[Provided data]
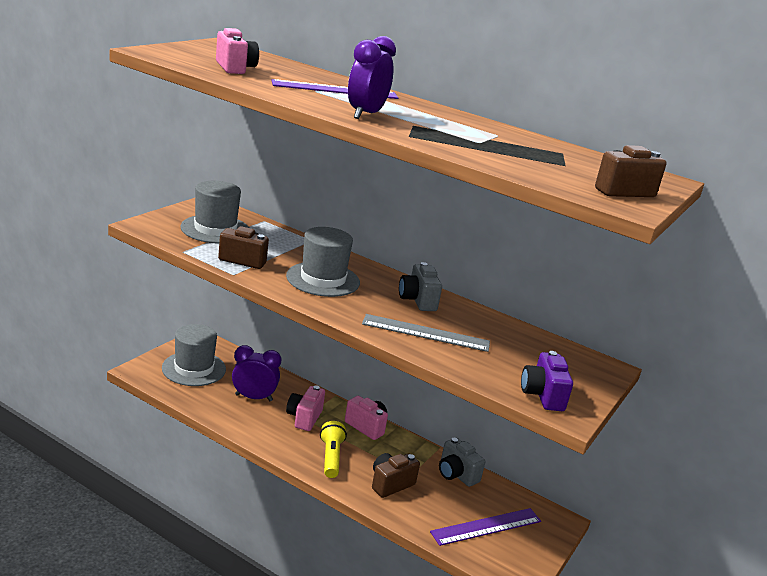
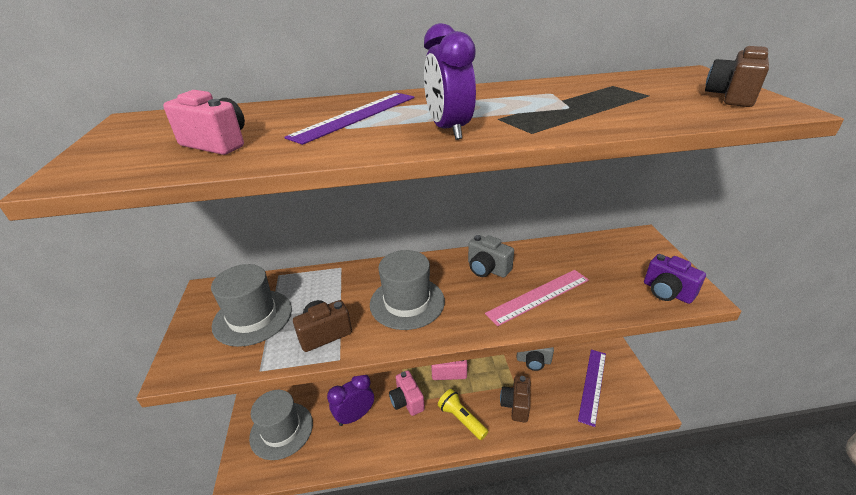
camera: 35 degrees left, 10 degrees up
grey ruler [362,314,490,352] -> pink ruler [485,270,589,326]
[/Provided data]
[Provided data]
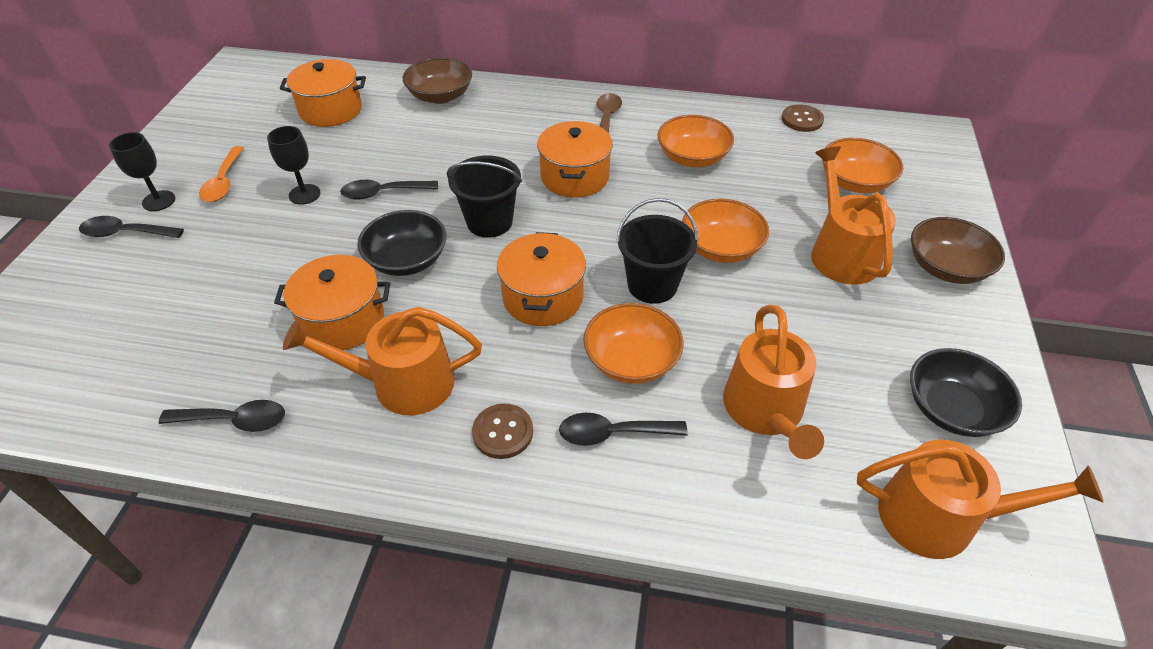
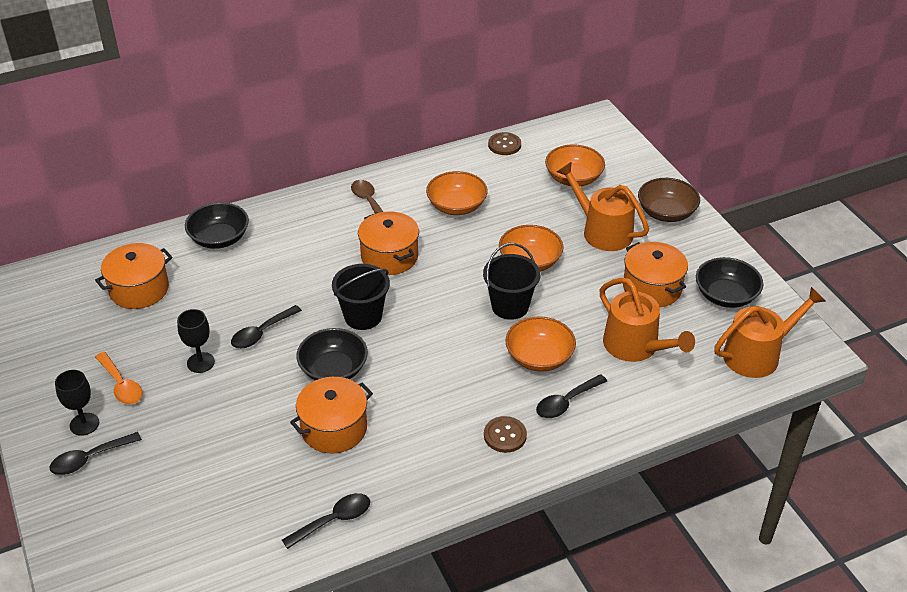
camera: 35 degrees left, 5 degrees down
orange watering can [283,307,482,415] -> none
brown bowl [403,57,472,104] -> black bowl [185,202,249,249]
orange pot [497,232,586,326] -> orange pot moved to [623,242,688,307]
[/Provided data]
[Provided data]
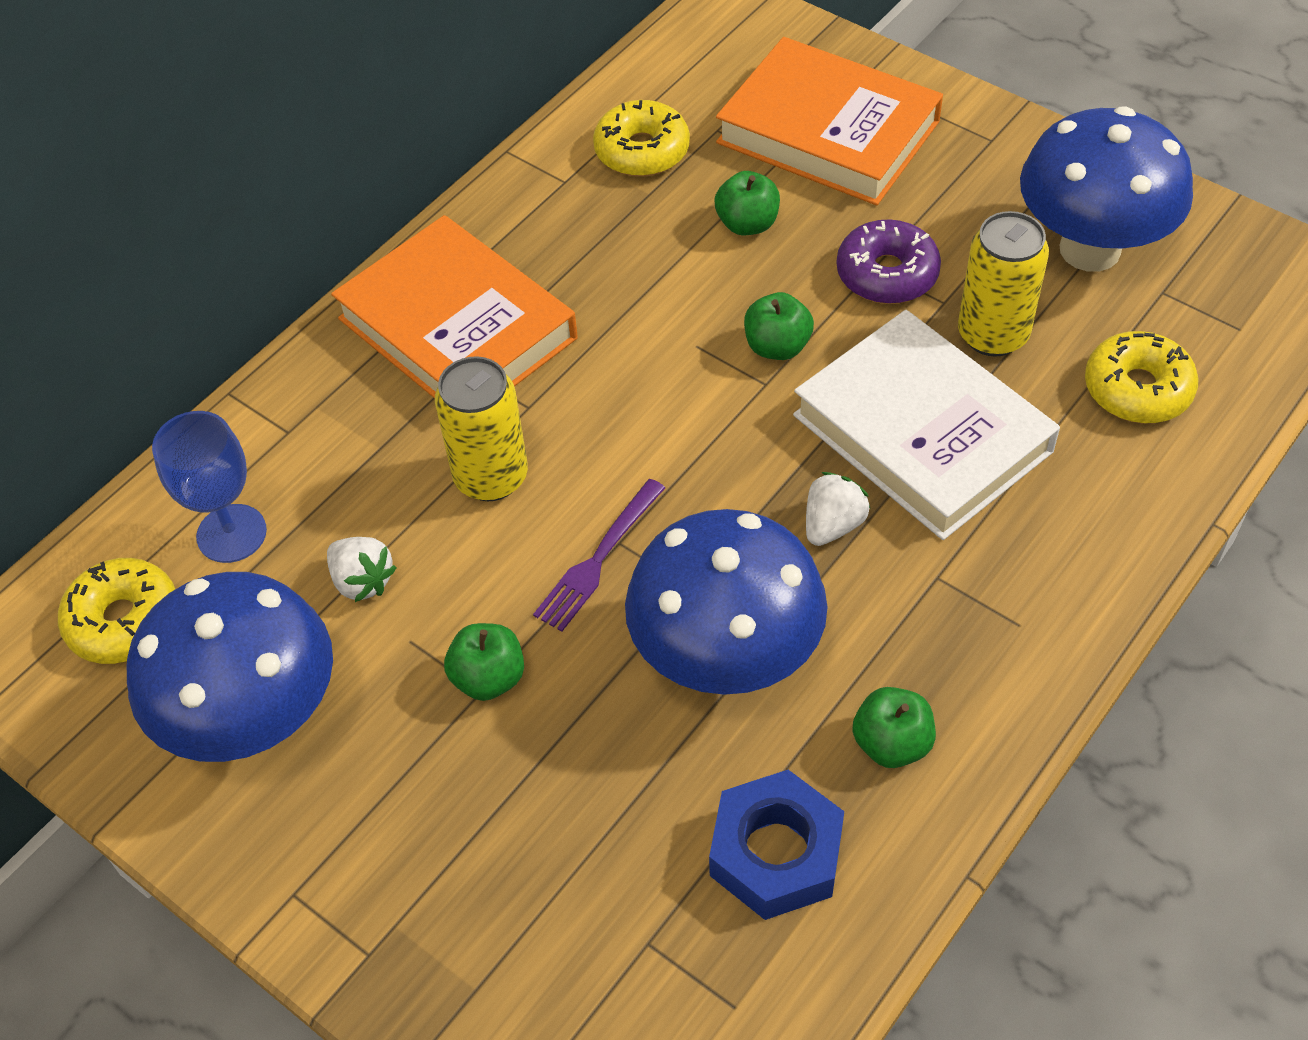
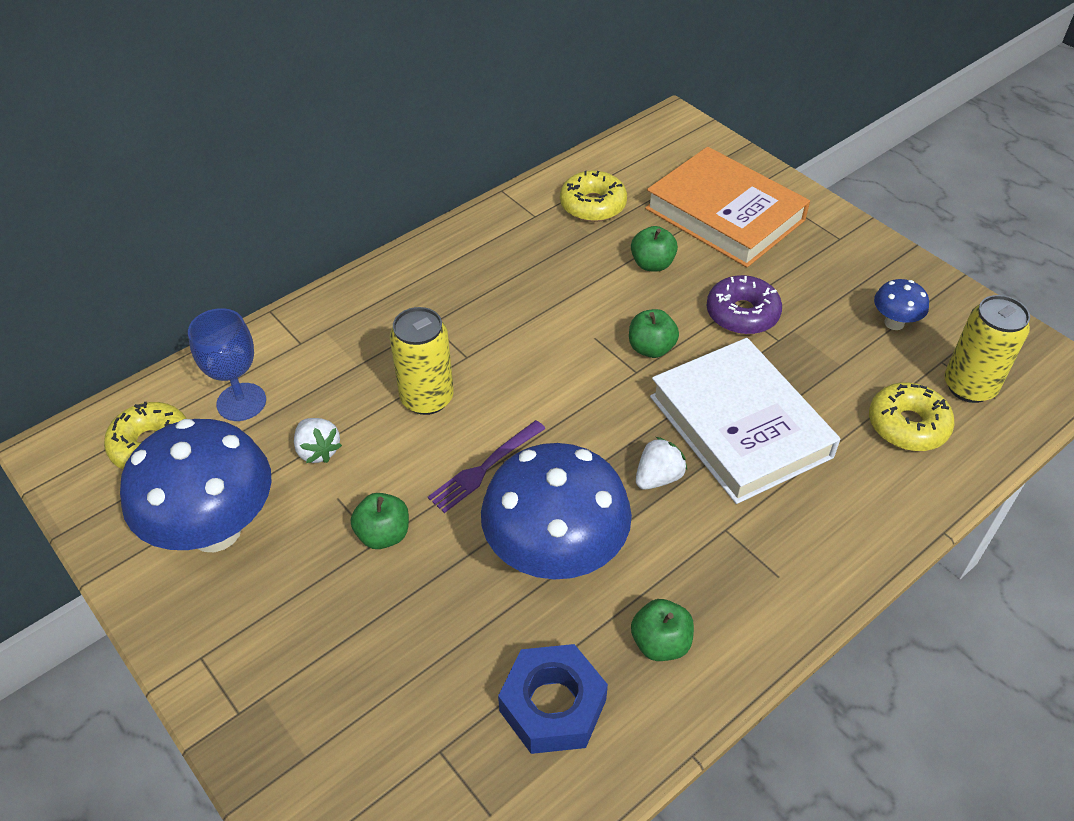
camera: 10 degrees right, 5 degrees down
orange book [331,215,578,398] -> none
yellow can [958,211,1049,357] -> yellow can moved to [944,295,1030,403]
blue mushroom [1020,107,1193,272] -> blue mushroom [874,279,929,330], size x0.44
[/Provided data]
▶ **Problem to solve**:
From the material above, set down exactly the lines between the line holding "brown bowl [403,57,472,104]" and the line holding "orange pot [497,232,586,326]", inclusive. Include nothing else.

▶ **Response to the exercise**:
brown bowl [403,57,472,104] -> black bowl [185,202,249,249]
orange pot [497,232,586,326] -> orange pot moved to [623,242,688,307]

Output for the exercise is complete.